[Structured diff data]
┌──

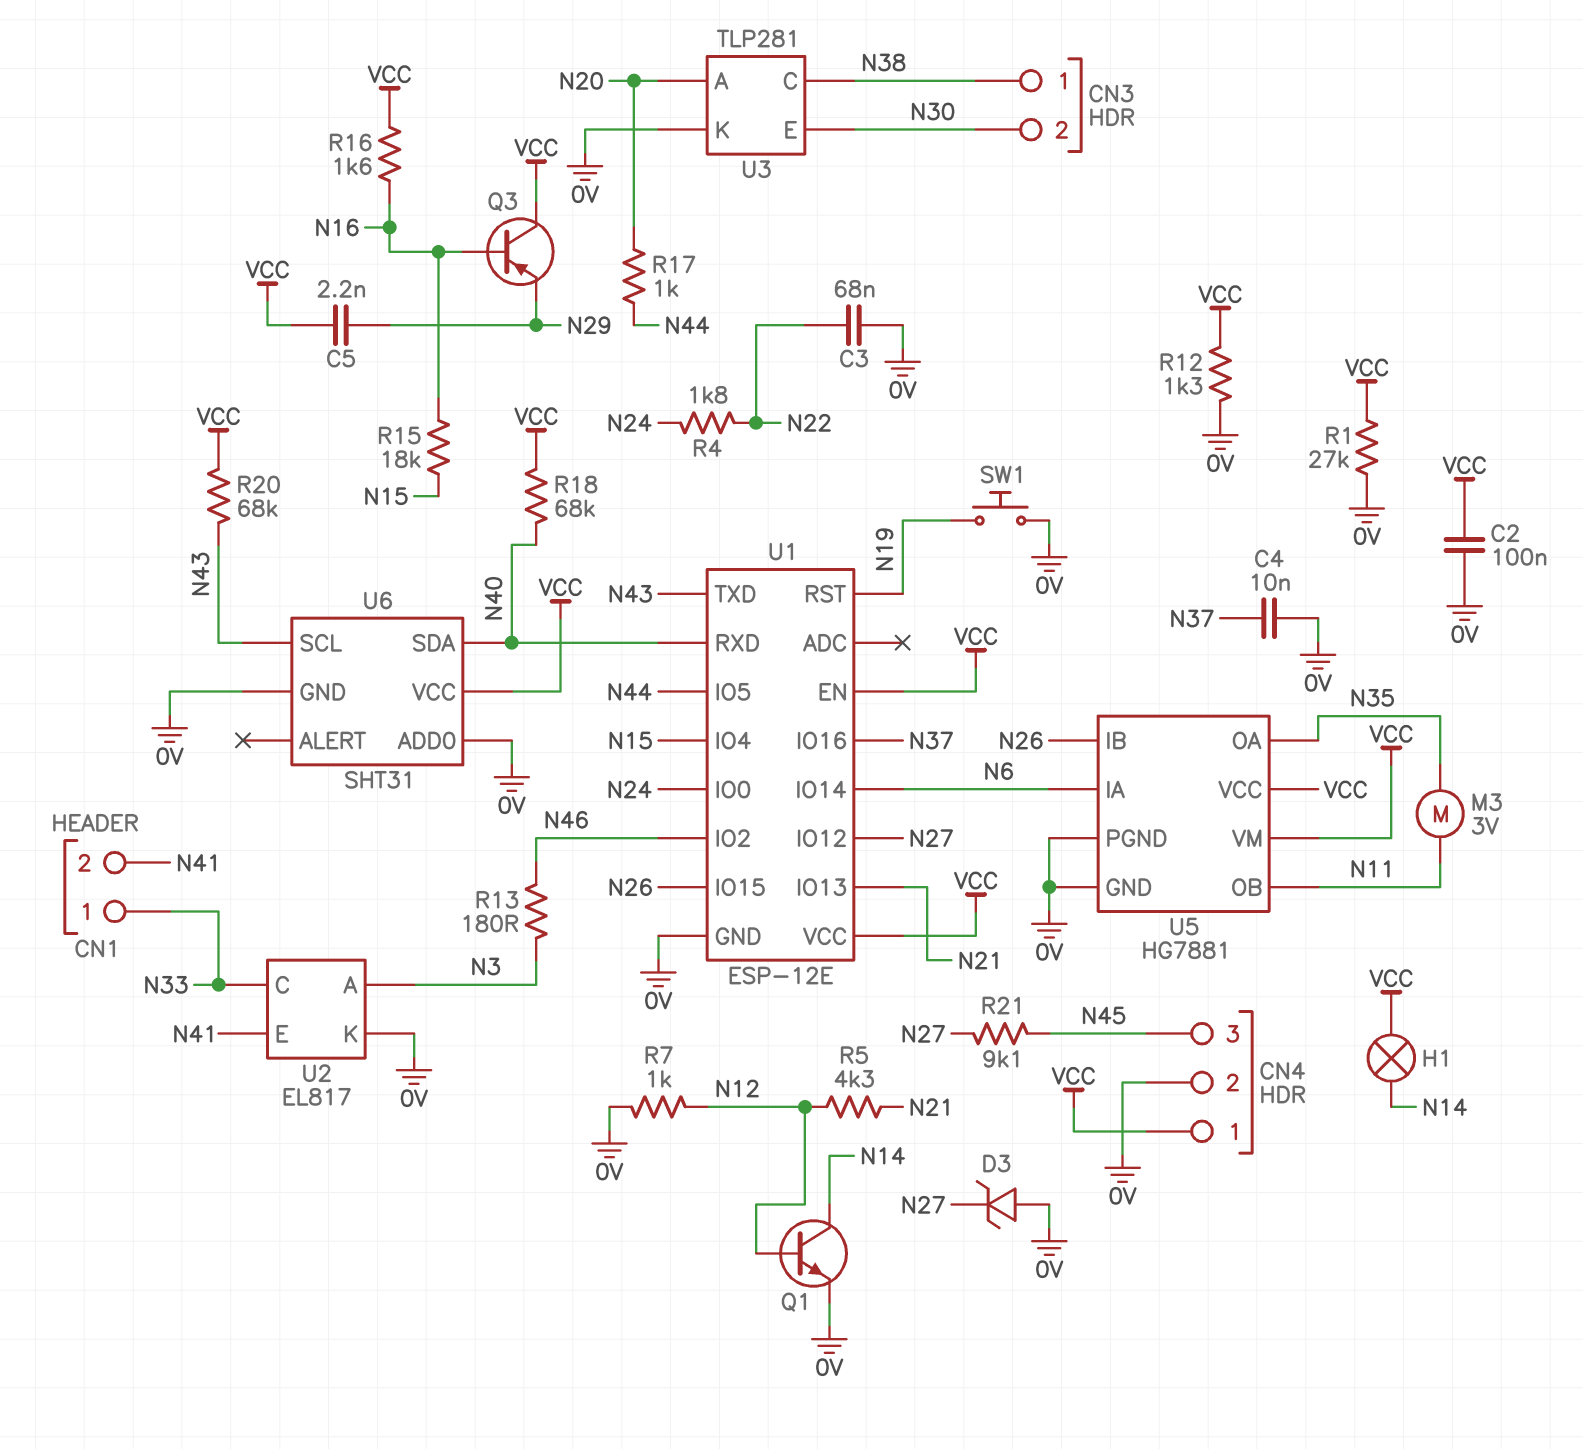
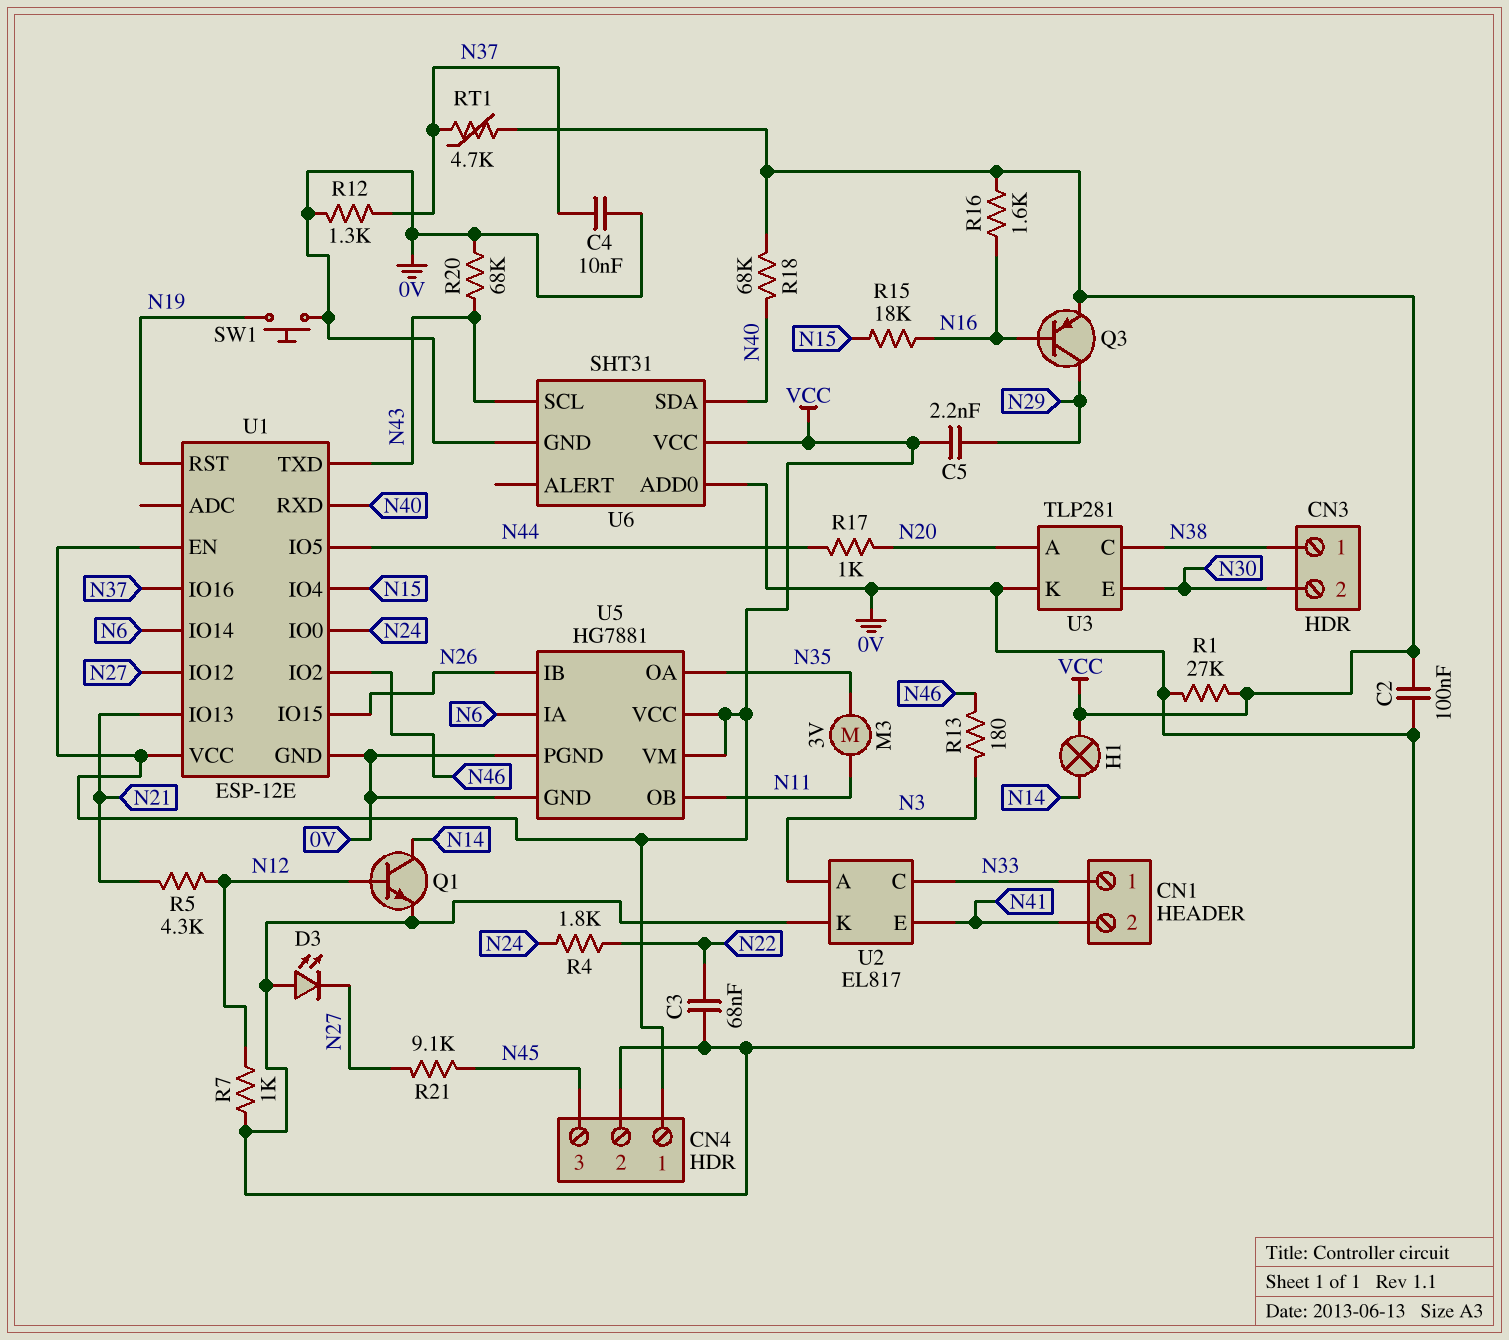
D3: zener (A 0V, K N27) -> LED (A 0V, K N27)
Q3: PNP (B N16, C VCC, E N29) -> PNP (B N16, C N29, E VCC)
R12: 1.3k (0V, VCC) -> 1.3k (0V, N37)
R20: 68k (N43, VCC) -> 68k (0V, N43)
RT1: none -> 4.7k (N37, VCC)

└──

Output the line containing "Q3: PNP (B N16, C" and each line after it through the close of the entries, unchanged and with no other lines.

Task response »
Q3: PNP (B N16, C VCC, E N29) -> PNP (B N16, C N29, E VCC)
R12: 1.3k (0V, VCC) -> 1.3k (0V, N37)
R20: 68k (N43, VCC) -> 68k (0V, N43)
RT1: none -> 4.7k (N37, VCC)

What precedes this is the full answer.